Data extract:
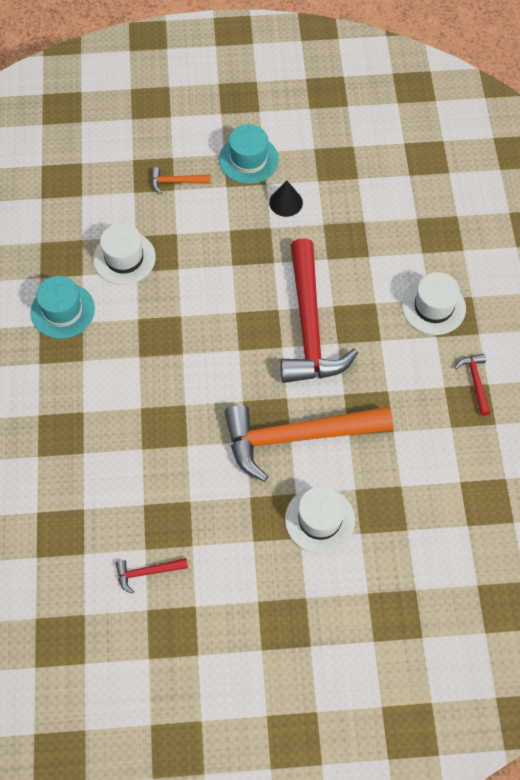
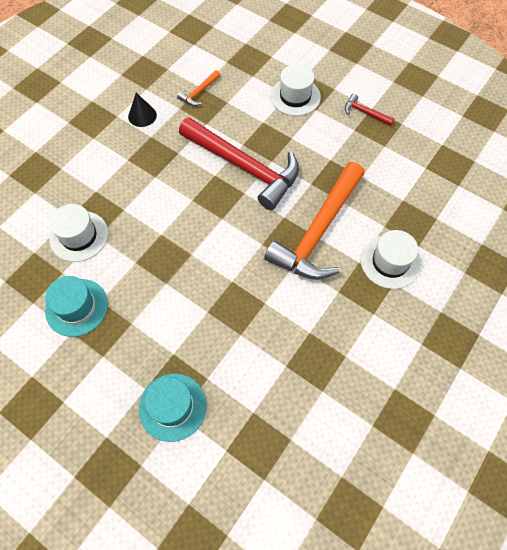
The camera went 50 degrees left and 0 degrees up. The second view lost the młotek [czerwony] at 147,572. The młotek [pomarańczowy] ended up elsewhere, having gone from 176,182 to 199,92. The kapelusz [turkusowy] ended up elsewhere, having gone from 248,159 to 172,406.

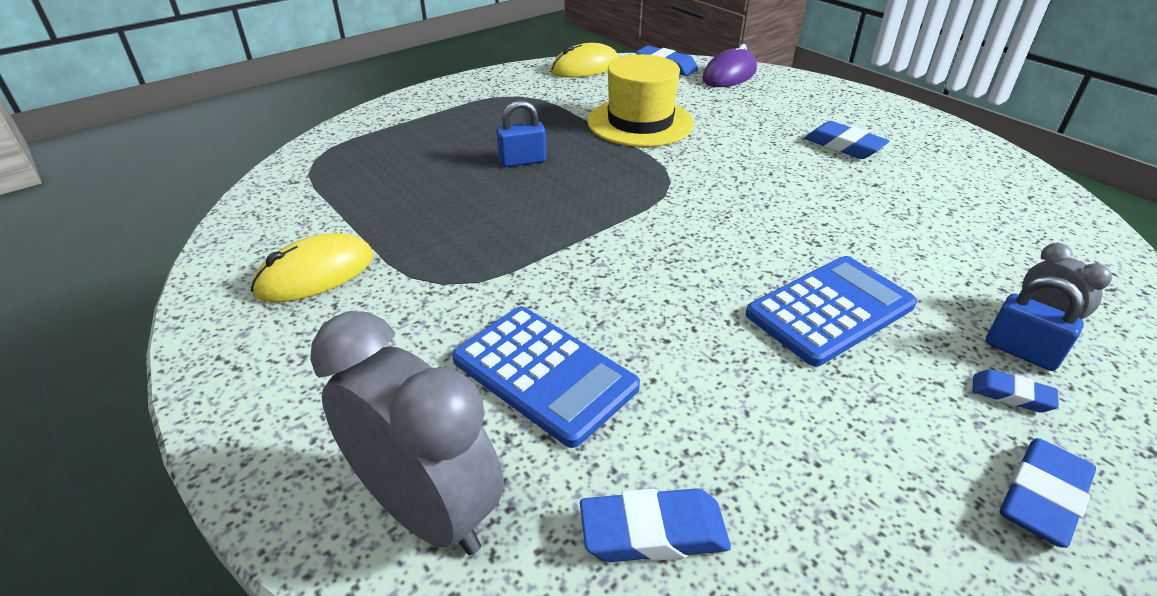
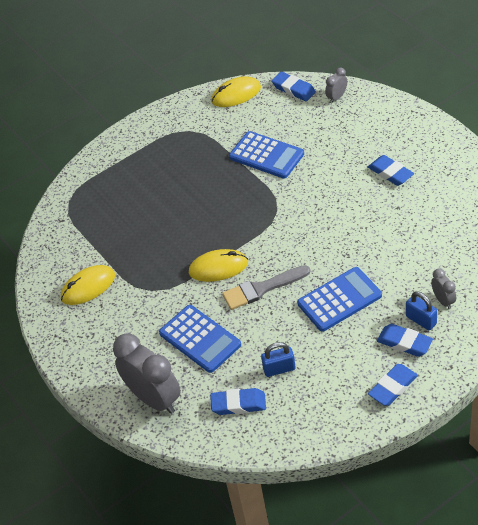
The camera went 10 degrees right and 10 degrees up. The second view gained the myszka [żółty] at 218,268. The second view gained the pędzel [szary] at 262,289. The kłódka [niebieski] ended up elsewhere, having gone from 522,161 to 279,369. Where the kapelusz [żółty] stood at 640,122, the kalkulator [niebieski] came to stand at 266,155. Where the myszka [fioletowy] stood at 729,74, the budzik [szary] came to stand at 337,97. The size of the gumka do mazania [niebieski] at 1011,395 changed by a factor of 1.67.

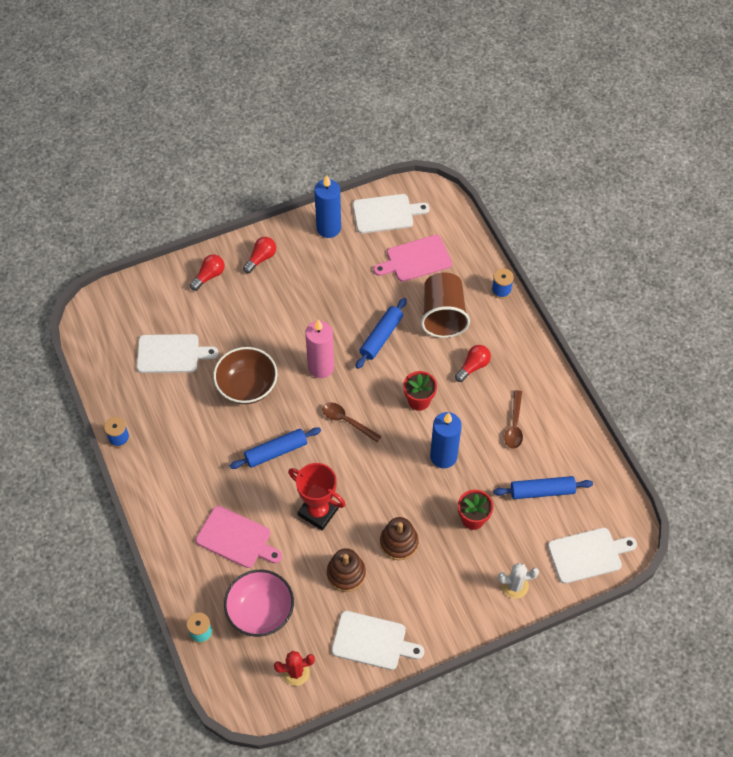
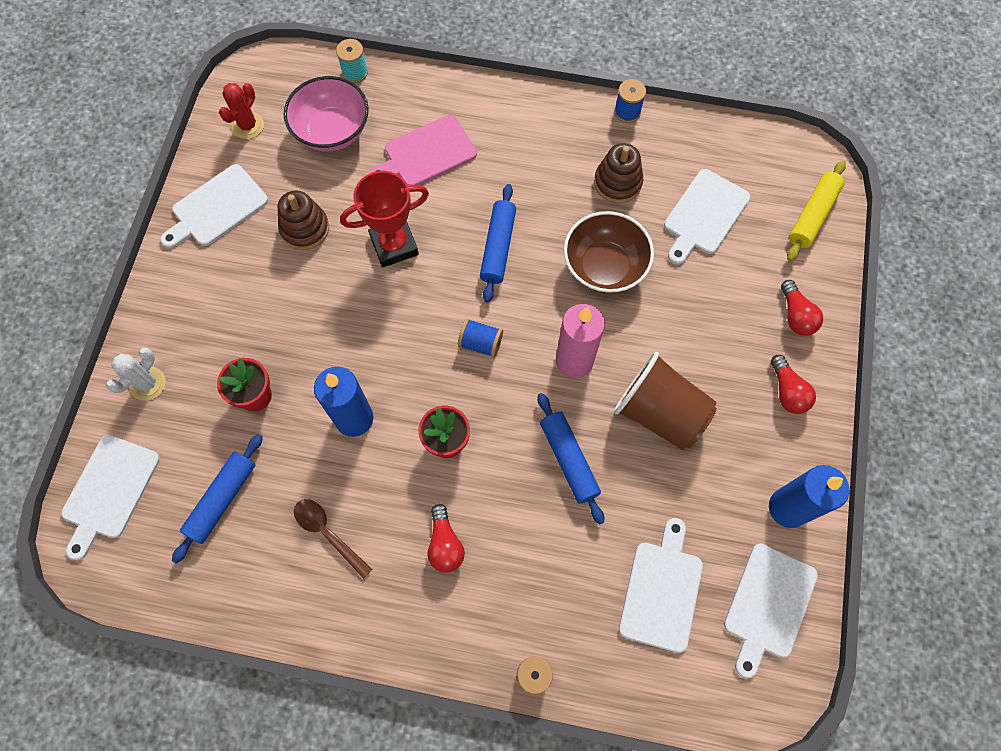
The camera went 125 degrees right and 10 degrees up. The second view gained the wałek do ciasta [żółty] at 812,215. The zabawka nakładanka [brązowy] ended up elsewhere, having gone from 399,542 to 617,182. The szklanka [brązowy] ended up elsewhere, having gone from 443,315 to 659,412. Where the łyżka [brązowy] stood at 347,421, the szpulka [niebieski] came to stand at 480,343. What was the deska do krojenia [różowy] at 415,259 turned into the deska do krojenia [biały] at 662,590.

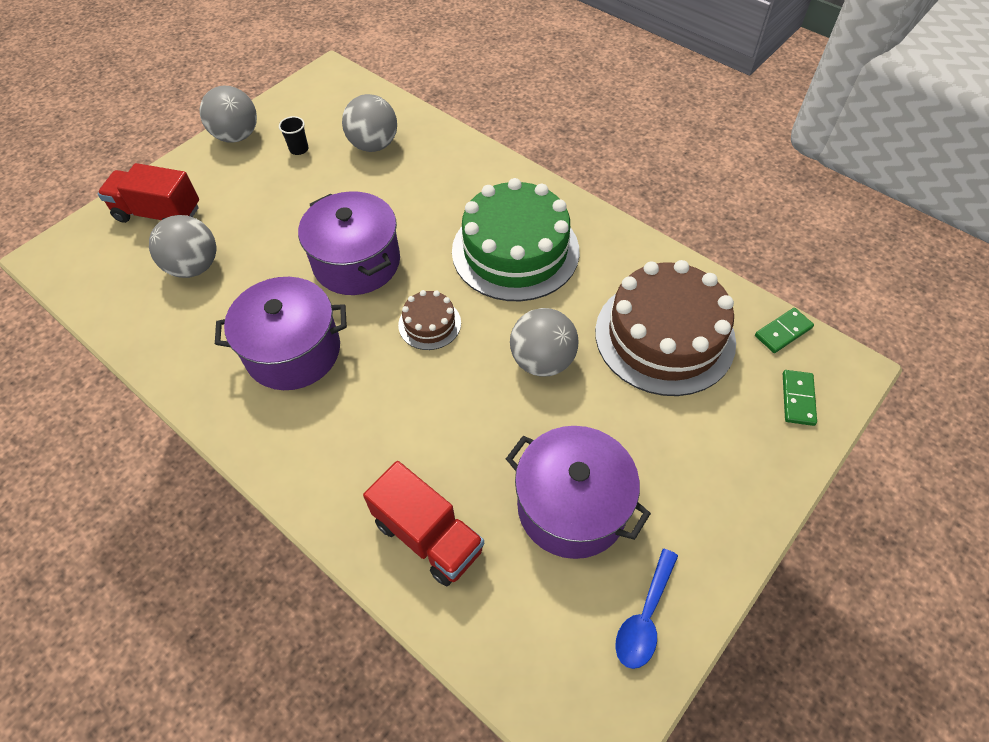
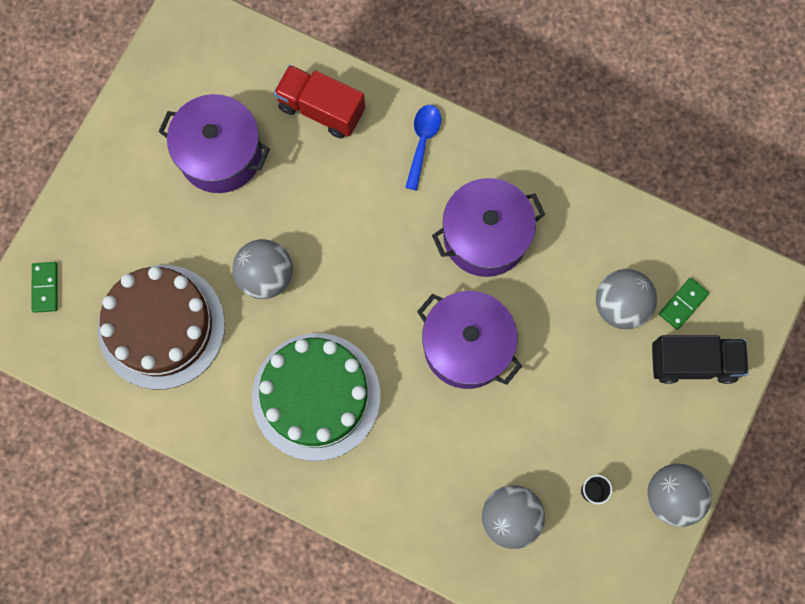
The camera went 165 degrees right and 20 degrees up. The second view lost the tort [brązowy] at 429,324. The łyżka [niebieski] ended up elsewhere, having gone from 644,617 to 422,142. The kostka domina [zielony] ended up elsewhere, having gone from 783,332 to 683,304. What was the ciężarówka [czerwony] at 158,214 turned into the ciężarówka [czarny] at 693,362.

Aim of the task: Every line of the data above is to be repeated exactly; the images are to be left out.

Your response:
The camera went 50 degrees left and 0 degrees up. The second view lost the młotek [czerwony] at 147,572. The młotek [pomarańczowy] ended up elsewhere, having gone from 176,182 to 199,92. The kapelusz [turkusowy] ended up elsewhere, having gone from 248,159 to 172,406.

The camera went 10 degrees right and 10 degrees up. The second view gained the myszka [żółty] at 218,268. The second view gained the pędzel [szary] at 262,289. The kłódka [niebieski] ended up elsewhere, having gone from 522,161 to 279,369. Where the kapelusz [żółty] stood at 640,122, the kalkulator [niebieski] came to stand at 266,155. Where the myszka [fioletowy] stood at 729,74, the budzik [szary] came to stand at 337,97. The size of the gumka do mazania [niebieski] at 1011,395 changed by a factor of 1.67.

The camera went 125 degrees right and 10 degrees up. The second view gained the wałek do ciasta [żółty] at 812,215. The zabawka nakładanka [brązowy] ended up elsewhere, having gone from 399,542 to 617,182. The szklanka [brązowy] ended up elsewhere, having gone from 443,315 to 659,412. Where the łyżka [brązowy] stood at 347,421, the szpulka [niebieski] came to stand at 480,343. What was the deska do krojenia [różowy] at 415,259 turned into the deska do krojenia [biały] at 662,590.

The camera went 165 degrees right and 20 degrees up. The second view lost the tort [brązowy] at 429,324. The łyżka [niebieski] ended up elsewhere, having gone from 644,617 to 422,142. The kostka domina [zielony] ended up elsewhere, having gone from 783,332 to 683,304. What was the ciężarówka [czerwony] at 158,214 turned into the ciężarówka [czarny] at 693,362.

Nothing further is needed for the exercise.